- _What to produce_
Each line below should be quoted exactly, please.

- _Collected data_
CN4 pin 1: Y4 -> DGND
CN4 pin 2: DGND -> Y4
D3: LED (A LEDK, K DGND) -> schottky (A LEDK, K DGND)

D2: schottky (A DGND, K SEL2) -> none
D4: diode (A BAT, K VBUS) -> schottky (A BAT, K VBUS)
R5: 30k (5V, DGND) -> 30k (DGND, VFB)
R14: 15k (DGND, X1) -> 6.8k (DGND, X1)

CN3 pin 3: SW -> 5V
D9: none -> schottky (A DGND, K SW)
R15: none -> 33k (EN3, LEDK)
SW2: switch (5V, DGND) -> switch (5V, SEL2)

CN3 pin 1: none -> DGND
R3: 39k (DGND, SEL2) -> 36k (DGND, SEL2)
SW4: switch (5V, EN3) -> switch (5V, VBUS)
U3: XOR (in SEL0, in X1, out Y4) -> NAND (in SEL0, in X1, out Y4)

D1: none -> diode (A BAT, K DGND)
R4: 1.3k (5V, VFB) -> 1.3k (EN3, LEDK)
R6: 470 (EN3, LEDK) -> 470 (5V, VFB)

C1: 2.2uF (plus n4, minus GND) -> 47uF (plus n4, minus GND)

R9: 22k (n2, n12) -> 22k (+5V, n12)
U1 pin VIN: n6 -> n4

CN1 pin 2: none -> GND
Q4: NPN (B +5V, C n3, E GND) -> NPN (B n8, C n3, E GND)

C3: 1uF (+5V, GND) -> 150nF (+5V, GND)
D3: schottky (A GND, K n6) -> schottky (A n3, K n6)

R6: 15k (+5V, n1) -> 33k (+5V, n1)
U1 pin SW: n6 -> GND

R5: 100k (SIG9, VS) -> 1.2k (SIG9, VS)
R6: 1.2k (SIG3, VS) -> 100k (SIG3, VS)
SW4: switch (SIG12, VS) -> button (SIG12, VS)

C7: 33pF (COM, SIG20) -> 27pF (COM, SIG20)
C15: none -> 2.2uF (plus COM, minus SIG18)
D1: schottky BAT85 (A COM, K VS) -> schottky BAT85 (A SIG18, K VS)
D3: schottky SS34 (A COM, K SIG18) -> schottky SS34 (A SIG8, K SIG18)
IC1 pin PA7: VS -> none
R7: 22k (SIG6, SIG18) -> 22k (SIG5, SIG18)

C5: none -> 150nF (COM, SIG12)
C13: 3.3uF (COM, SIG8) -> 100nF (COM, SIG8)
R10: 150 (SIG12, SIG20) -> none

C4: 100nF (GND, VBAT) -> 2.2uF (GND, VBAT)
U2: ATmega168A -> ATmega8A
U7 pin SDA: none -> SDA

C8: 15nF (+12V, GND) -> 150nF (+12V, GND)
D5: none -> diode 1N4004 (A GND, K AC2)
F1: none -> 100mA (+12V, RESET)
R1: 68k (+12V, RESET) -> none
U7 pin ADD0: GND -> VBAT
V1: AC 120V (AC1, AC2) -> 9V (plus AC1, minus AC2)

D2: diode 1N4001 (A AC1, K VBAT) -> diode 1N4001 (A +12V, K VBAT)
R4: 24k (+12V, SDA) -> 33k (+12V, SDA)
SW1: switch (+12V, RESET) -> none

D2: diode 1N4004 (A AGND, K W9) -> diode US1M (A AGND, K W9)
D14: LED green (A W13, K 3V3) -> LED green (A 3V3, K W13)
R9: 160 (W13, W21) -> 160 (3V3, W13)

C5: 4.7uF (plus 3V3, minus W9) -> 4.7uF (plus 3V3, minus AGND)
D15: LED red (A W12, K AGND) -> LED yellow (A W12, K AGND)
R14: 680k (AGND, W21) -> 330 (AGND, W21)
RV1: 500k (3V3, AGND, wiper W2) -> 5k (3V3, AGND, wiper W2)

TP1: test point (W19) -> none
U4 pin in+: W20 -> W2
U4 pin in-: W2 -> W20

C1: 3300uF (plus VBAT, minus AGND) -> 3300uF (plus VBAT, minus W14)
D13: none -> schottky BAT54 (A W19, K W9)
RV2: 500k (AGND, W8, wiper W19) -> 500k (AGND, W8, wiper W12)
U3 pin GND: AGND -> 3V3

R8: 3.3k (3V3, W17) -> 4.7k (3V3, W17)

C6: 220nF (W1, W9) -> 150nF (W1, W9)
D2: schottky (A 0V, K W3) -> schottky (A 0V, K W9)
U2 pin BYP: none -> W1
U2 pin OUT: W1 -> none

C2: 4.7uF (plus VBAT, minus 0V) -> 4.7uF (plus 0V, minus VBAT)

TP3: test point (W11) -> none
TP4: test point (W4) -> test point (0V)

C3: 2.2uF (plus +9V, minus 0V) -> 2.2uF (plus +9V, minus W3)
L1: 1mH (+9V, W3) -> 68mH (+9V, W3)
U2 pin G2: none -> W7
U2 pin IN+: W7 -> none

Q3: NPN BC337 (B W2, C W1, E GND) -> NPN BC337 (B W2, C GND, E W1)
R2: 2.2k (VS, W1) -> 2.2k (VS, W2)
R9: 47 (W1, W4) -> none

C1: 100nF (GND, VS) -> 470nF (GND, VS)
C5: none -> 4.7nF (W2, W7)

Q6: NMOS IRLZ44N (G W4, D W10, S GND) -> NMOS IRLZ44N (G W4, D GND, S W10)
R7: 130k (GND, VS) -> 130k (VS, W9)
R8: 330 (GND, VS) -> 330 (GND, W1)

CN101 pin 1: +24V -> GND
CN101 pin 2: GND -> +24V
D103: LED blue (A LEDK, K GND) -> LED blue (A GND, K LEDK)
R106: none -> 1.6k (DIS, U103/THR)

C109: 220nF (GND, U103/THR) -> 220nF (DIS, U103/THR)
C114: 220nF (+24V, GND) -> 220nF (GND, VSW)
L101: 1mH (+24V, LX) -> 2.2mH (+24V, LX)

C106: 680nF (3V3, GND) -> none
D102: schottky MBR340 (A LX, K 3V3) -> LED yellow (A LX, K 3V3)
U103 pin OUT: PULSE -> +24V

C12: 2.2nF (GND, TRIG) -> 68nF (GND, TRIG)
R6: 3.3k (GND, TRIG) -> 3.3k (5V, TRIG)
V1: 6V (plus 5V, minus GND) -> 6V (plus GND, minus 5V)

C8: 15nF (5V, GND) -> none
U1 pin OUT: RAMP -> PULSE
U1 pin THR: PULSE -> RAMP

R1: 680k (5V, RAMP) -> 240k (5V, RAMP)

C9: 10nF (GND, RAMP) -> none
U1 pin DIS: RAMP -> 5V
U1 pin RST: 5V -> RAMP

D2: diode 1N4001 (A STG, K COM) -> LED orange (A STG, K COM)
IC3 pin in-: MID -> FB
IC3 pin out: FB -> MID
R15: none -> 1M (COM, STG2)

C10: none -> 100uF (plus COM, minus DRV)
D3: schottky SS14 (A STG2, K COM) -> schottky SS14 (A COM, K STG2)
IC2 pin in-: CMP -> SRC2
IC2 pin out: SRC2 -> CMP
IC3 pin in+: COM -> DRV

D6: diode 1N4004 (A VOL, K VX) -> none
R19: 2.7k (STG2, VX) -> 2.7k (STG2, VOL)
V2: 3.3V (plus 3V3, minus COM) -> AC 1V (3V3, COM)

- _Output of the task_
CN4 pin 1: Y4 -> DGND
CN4 pin 2: DGND -> Y4
D3: LED (A LEDK, K DGND) -> schottky (A LEDK, K DGND)

D2: schottky (A DGND, K SEL2) -> none
D4: diode (A BAT, K VBUS) -> schottky (A BAT, K VBUS)
R5: 30k (5V, DGND) -> 30k (DGND, VFB)
R14: 15k (DGND, X1) -> 6.8k (DGND, X1)

CN3 pin 3: SW -> 5V
D9: none -> schottky (A DGND, K SW)
R15: none -> 33k (EN3, LEDK)
SW2: switch (5V, DGND) -> switch (5V, SEL2)

CN3 pin 1: none -> DGND
R3: 39k (DGND, SEL2) -> 36k (DGND, SEL2)
SW4: switch (5V, EN3) -> switch (5V, VBUS)
U3: XOR (in SEL0, in X1, out Y4) -> NAND (in SEL0, in X1, out Y4)

D1: none -> diode (A BAT, K DGND)
R4: 1.3k (5V, VFB) -> 1.3k (EN3, LEDK)
R6: 470 (EN3, LEDK) -> 470 (5V, VFB)

C1: 2.2uF (plus n4, minus GND) -> 47uF (plus n4, minus GND)

R9: 22k (n2, n12) -> 22k (+5V, n12)
U1 pin VIN: n6 -> n4

CN1 pin 2: none -> GND
Q4: NPN (B +5V, C n3, E GND) -> NPN (B n8, C n3, E GND)

C3: 1uF (+5V, GND) -> 150nF (+5V, GND)
D3: schottky (A GND, K n6) -> schottky (A n3, K n6)

R6: 15k (+5V, n1) -> 33k (+5V, n1)
U1 pin SW: n6 -> GND

R5: 100k (SIG9, VS) -> 1.2k (SIG9, VS)
R6: 1.2k (SIG3, VS) -> 100k (SIG3, VS)
SW4: switch (SIG12, VS) -> button (SIG12, VS)

C7: 33pF (COM, SIG20) -> 27pF (COM, SIG20)
C15: none -> 2.2uF (plus COM, minus SIG18)
D1: schottky BAT85 (A COM, K VS) -> schottky BAT85 (A SIG18, K VS)
D3: schottky SS34 (A COM, K SIG18) -> schottky SS34 (A SIG8, K SIG18)
IC1 pin PA7: VS -> none
R7: 22k (SIG6, SIG18) -> 22k (SIG5, SIG18)

C5: none -> 150nF (COM, SIG12)
C13: 3.3uF (COM, SIG8) -> 100nF (COM, SIG8)
R10: 150 (SIG12, SIG20) -> none

C4: 100nF (GND, VBAT) -> 2.2uF (GND, VBAT)
U2: ATmega168A -> ATmega8A
U7 pin SDA: none -> SDA

C8: 15nF (+12V, GND) -> 150nF (+12V, GND)
D5: none -> diode 1N4004 (A GND, K AC2)
F1: none -> 100mA (+12V, RESET)
R1: 68k (+12V, RESET) -> none
U7 pin ADD0: GND -> VBAT
V1: AC 120V (AC1, AC2) -> 9V (plus AC1, minus AC2)

D2: diode 1N4001 (A AC1, K VBAT) -> diode 1N4001 (A +12V, K VBAT)
R4: 24k (+12V, SDA) -> 33k (+12V, SDA)
SW1: switch (+12V, RESET) -> none

D2: diode 1N4004 (A AGND, K W9) -> diode US1M (A AGND, K W9)
D14: LED green (A W13, K 3V3) -> LED green (A 3V3, K W13)
R9: 160 (W13, W21) -> 160 (3V3, W13)

C5: 4.7uF (plus 3V3, minus W9) -> 4.7uF (plus 3V3, minus AGND)
D15: LED red (A W12, K AGND) -> LED yellow (A W12, K AGND)
R14: 680k (AGND, W21) -> 330 (AGND, W21)
RV1: 500k (3V3, AGND, wiper W2) -> 5k (3V3, AGND, wiper W2)

TP1: test point (W19) -> none
U4 pin in+: W20 -> W2
U4 pin in-: W2 -> W20

C1: 3300uF (plus VBAT, minus AGND) -> 3300uF (plus VBAT, minus W14)
D13: none -> schottky BAT54 (A W19, K W9)
RV2: 500k (AGND, W8, wiper W19) -> 500k (AGND, W8, wiper W12)
U3 pin GND: AGND -> 3V3

R8: 3.3k (3V3, W17) -> 4.7k (3V3, W17)

C6: 220nF (W1, W9) -> 150nF (W1, W9)
D2: schottky (A 0V, K W3) -> schottky (A 0V, K W9)
U2 pin BYP: none -> W1
U2 pin OUT: W1 -> none

C2: 4.7uF (plus VBAT, minus 0V) -> 4.7uF (plus 0V, minus VBAT)

TP3: test point (W11) -> none
TP4: test point (W4) -> test point (0V)

C3: 2.2uF (plus +9V, minus 0V) -> 2.2uF (plus +9V, minus W3)
L1: 1mH (+9V, W3) -> 68mH (+9V, W3)
U2 pin G2: none -> W7
U2 pin IN+: W7 -> none

Q3: NPN BC337 (B W2, C W1, E GND) -> NPN BC337 (B W2, C GND, E W1)
R2: 2.2k (VS, W1) -> 2.2k (VS, W2)
R9: 47 (W1, W4) -> none

C1: 100nF (GND, VS) -> 470nF (GND, VS)
C5: none -> 4.7nF (W2, W7)

Q6: NMOS IRLZ44N (G W4, D W10, S GND) -> NMOS IRLZ44N (G W4, D GND, S W10)
R7: 130k (GND, VS) -> 130k (VS, W9)
R8: 330 (GND, VS) -> 330 (GND, W1)

CN101 pin 1: +24V -> GND
CN101 pin 2: GND -> +24V
D103: LED blue (A LEDK, K GND) -> LED blue (A GND, K LEDK)
R106: none -> 1.6k (DIS, U103/THR)

C109: 220nF (GND, U103/THR) -> 220nF (DIS, U103/THR)
C114: 220nF (+24V, GND) -> 220nF (GND, VSW)
L101: 1mH (+24V, LX) -> 2.2mH (+24V, LX)

C106: 680nF (3V3, GND) -> none
D102: schottky MBR340 (A LX, K 3V3) -> LED yellow (A LX, K 3V3)
U103 pin OUT: PULSE -> +24V

C12: 2.2nF (GND, TRIG) -> 68nF (GND, TRIG)
R6: 3.3k (GND, TRIG) -> 3.3k (5V, TRIG)
V1: 6V (plus 5V, minus GND) -> 6V (plus GND, minus 5V)

C8: 15nF (5V, GND) -> none
U1 pin OUT: RAMP -> PULSE
U1 pin THR: PULSE -> RAMP

R1: 680k (5V, RAMP) -> 240k (5V, RAMP)

C9: 10nF (GND, RAMP) -> none
U1 pin DIS: RAMP -> 5V
U1 pin RST: 5V -> RAMP

D2: diode 1N4001 (A STG, K COM) -> LED orange (A STG, K COM)
IC3 pin in-: MID -> FB
IC3 pin out: FB -> MID
R15: none -> 1M (COM, STG2)

C10: none -> 100uF (plus COM, minus DRV)
D3: schottky SS14 (A STG2, K COM) -> schottky SS14 (A COM, K STG2)
IC2 pin in-: CMP -> SRC2
IC2 pin out: SRC2 -> CMP
IC3 pin in+: COM -> DRV

D6: diode 1N4004 (A VOL, K VX) -> none
R19: 2.7k (STG2, VX) -> 2.7k (STG2, VOL)
V2: 3.3V (plus 3V3, minus COM) -> AC 1V (3V3, COM)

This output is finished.